Each line of the listing that includes the string "brick" needs to be located and copied.

> [DATA EXTRACT]
[Start of Attachment]
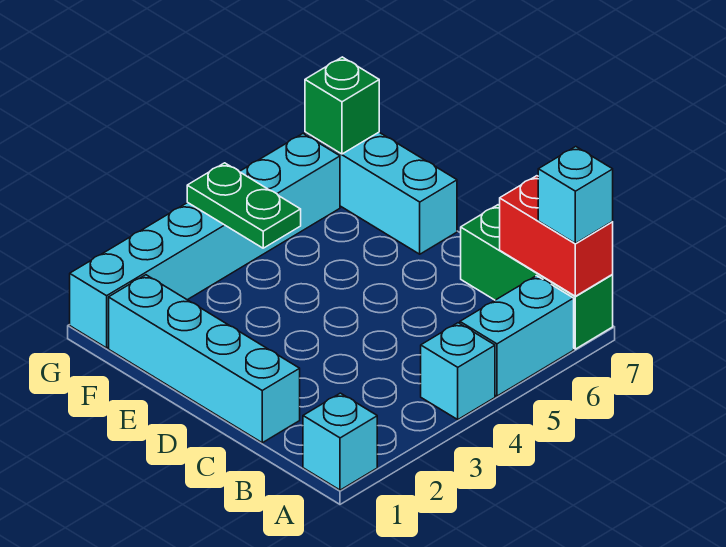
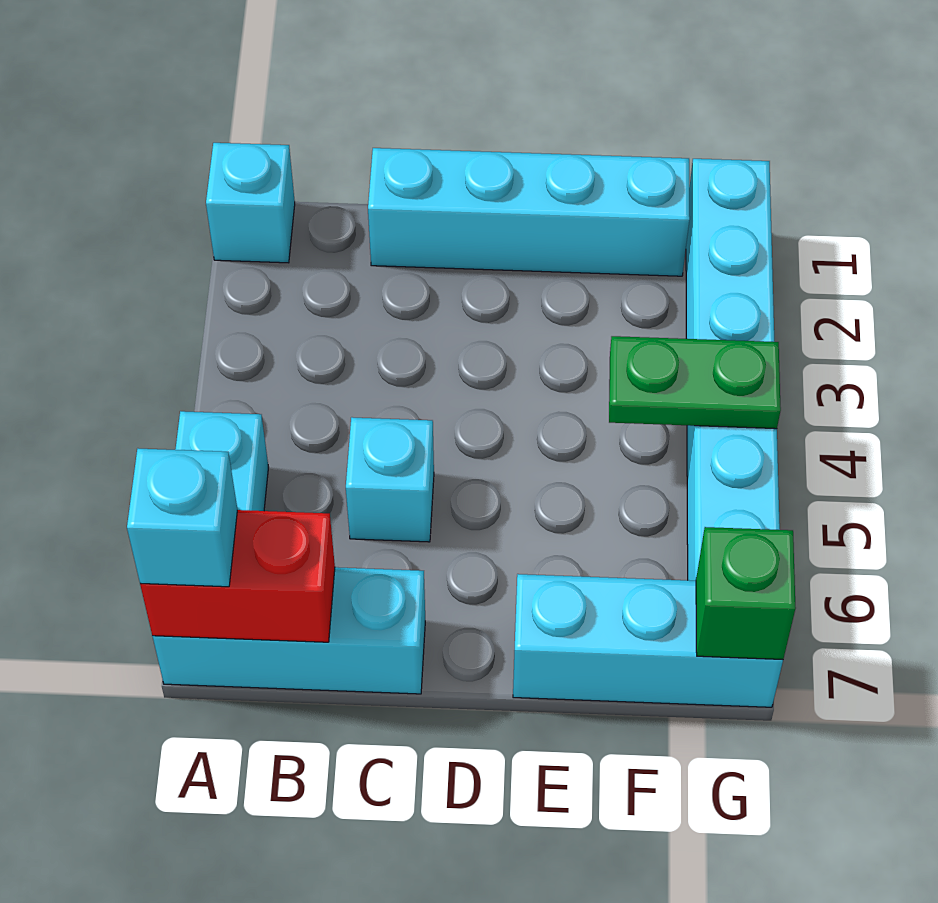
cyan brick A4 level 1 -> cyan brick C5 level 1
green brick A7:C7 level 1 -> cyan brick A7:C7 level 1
[End of Attachment]
[Start of Attachment]
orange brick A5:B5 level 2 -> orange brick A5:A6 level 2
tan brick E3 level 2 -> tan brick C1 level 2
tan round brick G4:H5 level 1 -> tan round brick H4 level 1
[End of Attachment]
[Start of Attachment]
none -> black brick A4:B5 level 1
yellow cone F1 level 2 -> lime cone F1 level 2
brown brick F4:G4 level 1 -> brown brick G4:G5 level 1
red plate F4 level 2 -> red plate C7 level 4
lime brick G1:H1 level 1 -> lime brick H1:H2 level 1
[End of Attachment]
> [RESULT FOR THIS EXERCISE]
cyan brick A4 level 1 -> cyan brick C5 level 1
green brick A7:C7 level 1 -> cyan brick A7:C7 level 1
orange brick A5:B5 level 2 -> orange brick A5:A6 level 2
tan brick E3 level 2 -> tan brick C1 level 2
tan round brick G4:H5 level 1 -> tan round brick H4 level 1
none -> black brick A4:B5 level 1
brown brick F4:G4 level 1 -> brown brick G4:G5 level 1
lime brick G1:H1 level 1 -> lime brick H1:H2 level 1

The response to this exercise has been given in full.